■ YOUR OBJECTIVE
The expected output is the first line of the data below and every line after it, up to and including the line containing "recoloured | leaf-green", each reproduced exactly.

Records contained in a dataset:
# # # # # # #

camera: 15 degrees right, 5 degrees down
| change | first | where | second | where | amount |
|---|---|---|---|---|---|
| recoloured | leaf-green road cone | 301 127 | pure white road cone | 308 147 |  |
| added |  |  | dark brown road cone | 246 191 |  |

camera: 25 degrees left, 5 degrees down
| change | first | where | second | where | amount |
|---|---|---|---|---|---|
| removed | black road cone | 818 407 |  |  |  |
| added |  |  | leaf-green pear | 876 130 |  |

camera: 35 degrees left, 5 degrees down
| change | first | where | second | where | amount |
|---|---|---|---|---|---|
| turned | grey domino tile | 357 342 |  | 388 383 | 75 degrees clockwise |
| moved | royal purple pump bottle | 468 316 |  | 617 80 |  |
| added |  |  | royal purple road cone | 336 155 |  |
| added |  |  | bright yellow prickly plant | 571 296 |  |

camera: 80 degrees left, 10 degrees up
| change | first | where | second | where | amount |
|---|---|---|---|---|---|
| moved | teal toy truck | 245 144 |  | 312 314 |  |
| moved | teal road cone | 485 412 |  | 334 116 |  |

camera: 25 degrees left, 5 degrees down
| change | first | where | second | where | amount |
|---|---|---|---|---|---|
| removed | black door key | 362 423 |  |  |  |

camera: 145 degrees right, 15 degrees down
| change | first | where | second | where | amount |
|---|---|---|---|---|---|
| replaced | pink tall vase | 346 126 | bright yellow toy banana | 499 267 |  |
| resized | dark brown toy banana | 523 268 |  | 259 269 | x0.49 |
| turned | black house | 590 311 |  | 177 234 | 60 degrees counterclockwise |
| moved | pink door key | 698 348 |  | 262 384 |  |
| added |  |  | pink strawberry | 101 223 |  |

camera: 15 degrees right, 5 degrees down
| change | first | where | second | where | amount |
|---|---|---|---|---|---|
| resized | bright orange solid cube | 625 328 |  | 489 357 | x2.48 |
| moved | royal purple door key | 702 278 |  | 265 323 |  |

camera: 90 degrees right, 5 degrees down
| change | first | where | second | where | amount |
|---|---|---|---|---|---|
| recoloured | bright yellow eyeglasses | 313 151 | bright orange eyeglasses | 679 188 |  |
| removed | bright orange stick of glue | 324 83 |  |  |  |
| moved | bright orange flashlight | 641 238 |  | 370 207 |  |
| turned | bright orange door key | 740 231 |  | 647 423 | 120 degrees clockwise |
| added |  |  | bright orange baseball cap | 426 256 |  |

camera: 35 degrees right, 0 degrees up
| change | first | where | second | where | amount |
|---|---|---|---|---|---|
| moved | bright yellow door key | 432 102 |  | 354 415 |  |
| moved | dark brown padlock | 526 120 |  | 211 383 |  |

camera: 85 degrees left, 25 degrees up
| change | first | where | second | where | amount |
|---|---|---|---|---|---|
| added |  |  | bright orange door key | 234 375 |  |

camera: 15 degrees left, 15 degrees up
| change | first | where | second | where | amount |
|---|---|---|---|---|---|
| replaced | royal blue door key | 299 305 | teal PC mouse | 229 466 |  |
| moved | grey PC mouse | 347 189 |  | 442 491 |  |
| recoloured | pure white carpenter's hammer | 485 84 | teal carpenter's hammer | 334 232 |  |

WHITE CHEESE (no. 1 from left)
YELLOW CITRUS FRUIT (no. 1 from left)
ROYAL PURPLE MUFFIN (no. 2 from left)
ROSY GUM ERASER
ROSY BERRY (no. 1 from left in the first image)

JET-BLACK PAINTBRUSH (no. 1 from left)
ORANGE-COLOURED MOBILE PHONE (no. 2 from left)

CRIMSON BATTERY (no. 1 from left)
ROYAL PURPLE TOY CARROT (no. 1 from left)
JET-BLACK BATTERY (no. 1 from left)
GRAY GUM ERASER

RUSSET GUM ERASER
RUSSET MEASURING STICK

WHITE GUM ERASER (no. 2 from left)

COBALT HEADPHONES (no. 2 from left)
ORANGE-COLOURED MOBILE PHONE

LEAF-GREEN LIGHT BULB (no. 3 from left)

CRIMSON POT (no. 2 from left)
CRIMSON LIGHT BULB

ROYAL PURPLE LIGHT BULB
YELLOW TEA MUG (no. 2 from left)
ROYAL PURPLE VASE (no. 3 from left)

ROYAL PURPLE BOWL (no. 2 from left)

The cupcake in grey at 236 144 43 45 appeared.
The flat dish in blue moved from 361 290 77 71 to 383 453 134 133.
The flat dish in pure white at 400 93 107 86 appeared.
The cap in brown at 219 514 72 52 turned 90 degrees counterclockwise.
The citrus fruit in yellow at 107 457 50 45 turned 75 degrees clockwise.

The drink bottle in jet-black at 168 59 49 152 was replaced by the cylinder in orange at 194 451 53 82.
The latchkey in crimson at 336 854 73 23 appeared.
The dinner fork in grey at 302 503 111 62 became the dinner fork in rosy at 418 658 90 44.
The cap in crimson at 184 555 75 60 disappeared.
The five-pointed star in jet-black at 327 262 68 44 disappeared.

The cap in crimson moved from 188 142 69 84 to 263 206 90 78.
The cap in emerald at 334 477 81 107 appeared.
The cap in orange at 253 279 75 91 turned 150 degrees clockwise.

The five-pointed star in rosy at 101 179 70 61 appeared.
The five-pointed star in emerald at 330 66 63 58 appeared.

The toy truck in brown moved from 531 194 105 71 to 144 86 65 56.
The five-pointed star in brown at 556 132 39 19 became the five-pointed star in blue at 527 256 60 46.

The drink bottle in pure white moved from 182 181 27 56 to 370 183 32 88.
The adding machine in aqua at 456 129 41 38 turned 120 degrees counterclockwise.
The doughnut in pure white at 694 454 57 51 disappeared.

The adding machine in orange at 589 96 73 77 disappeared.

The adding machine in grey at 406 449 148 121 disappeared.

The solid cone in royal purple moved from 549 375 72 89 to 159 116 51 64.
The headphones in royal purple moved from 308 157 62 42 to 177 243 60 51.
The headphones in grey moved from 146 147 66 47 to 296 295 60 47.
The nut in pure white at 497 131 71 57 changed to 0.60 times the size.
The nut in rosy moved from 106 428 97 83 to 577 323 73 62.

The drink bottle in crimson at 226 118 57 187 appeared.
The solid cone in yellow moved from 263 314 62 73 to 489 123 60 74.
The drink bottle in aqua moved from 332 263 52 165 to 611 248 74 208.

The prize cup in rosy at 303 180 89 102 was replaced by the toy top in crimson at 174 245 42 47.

# # # # # # #

■ RESPONSE TO THIS TASK
camera: 15 degrees right, 5 degrees down
| change | first | where | second | where | amount |
|---|---|---|---|---|---|
| recoloured | leaf-green road cone | 301 127 | pure white road cone | 308 147 |  |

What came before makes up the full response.